Set the listing down exactly; no pictures.

# [AVAILABLE DATA]
——

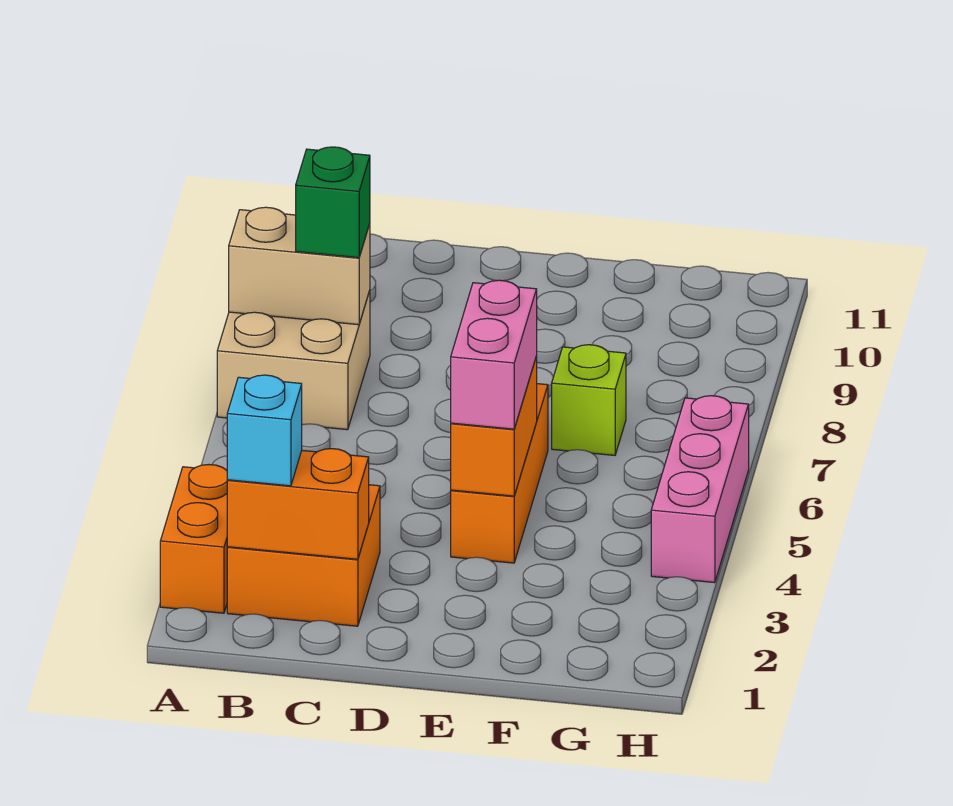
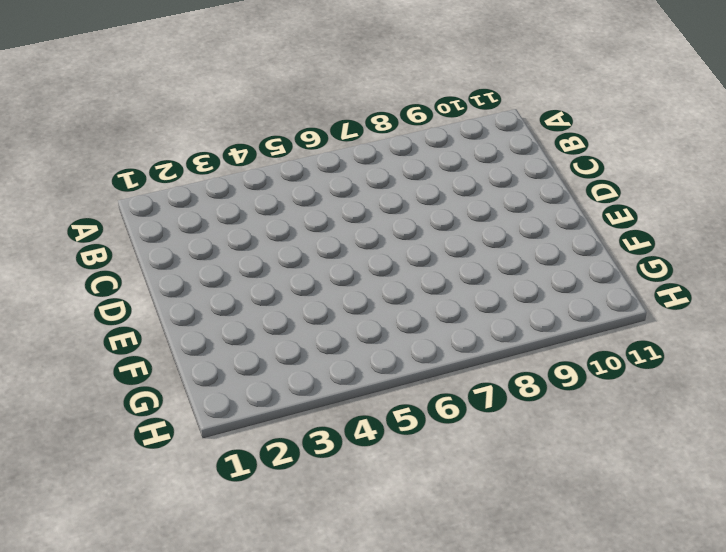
none -> orange brick A2:A3 level 1
none -> tan brick A7:B8 level 1
none -> orange brick B2:C3 level 1

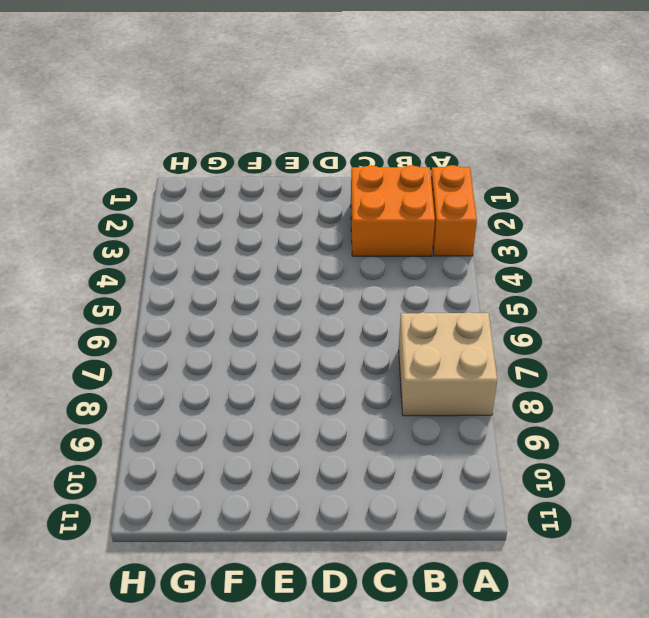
none -> orange brick E4:E6 level 1
none -> lime brick F7 level 1
none -> pink brick H4:H6 level 1

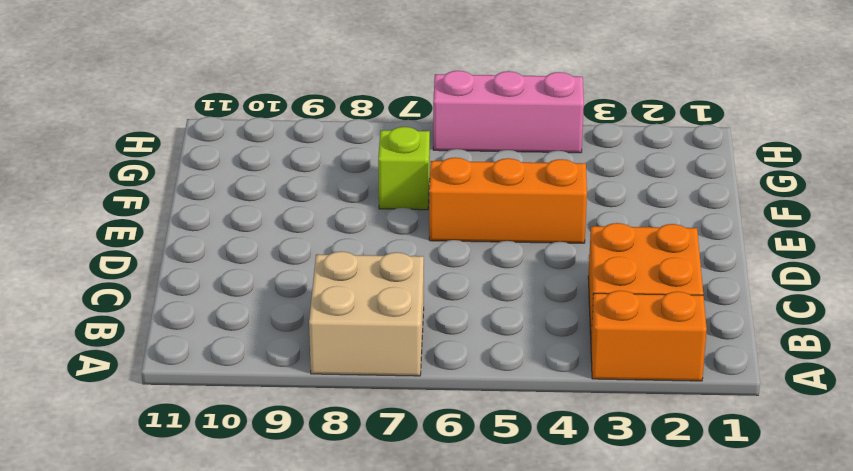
none -> tan brick A8:B8 level 2
none -> orange brick B2:C2 level 2
none -> orange brick E4:E5 level 2

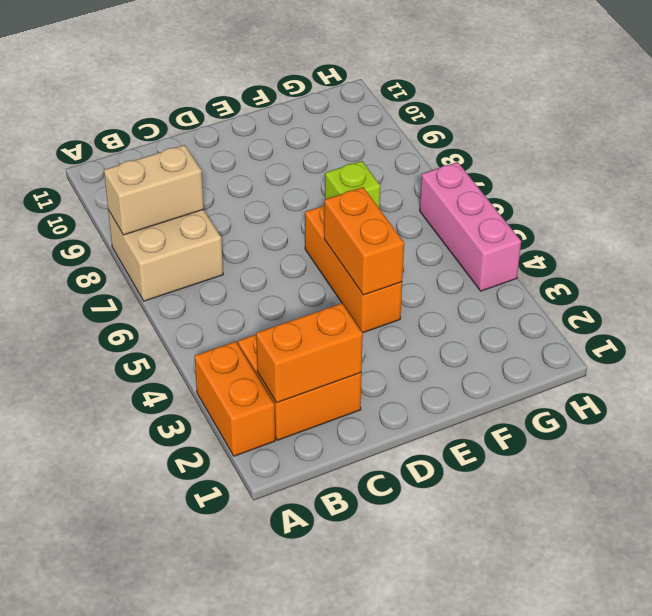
none -> cyan brick B2 level 3
none -> green brick B8 level 3
none -> pink brick E4:E5 level 3

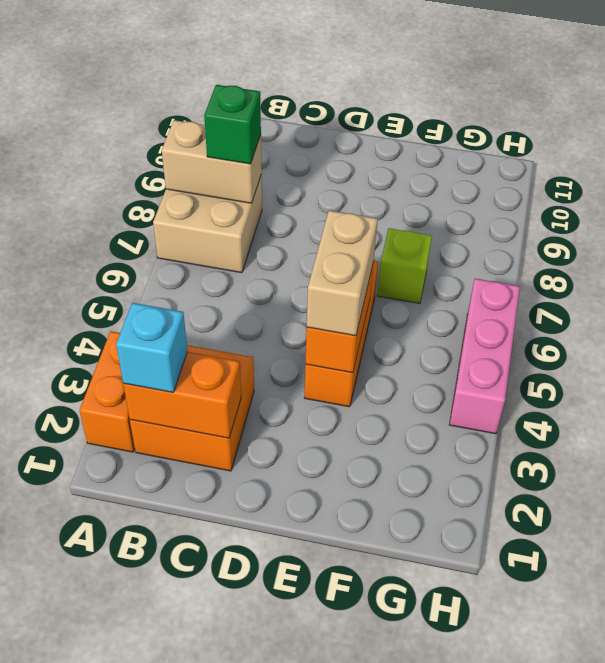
tan brick E4:E5 level 3 -> pink brick E4:E5 level 3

——

# [TASK ANSWER]
none -> orange brick A2:A3 level 1
none -> tan brick A7:B8 level 1
none -> orange brick B2:C3 level 1

none -> orange brick E4:E6 level 1
none -> lime brick F7 level 1
none -> pink brick H4:H6 level 1

none -> tan brick A8:B8 level 2
none -> orange brick B2:C2 level 2
none -> orange brick E4:E5 level 2

none -> cyan brick B2 level 3
none -> green brick B8 level 3
none -> pink brick E4:E5 level 3

tan brick E4:E5 level 3 -> pink brick E4:E5 level 3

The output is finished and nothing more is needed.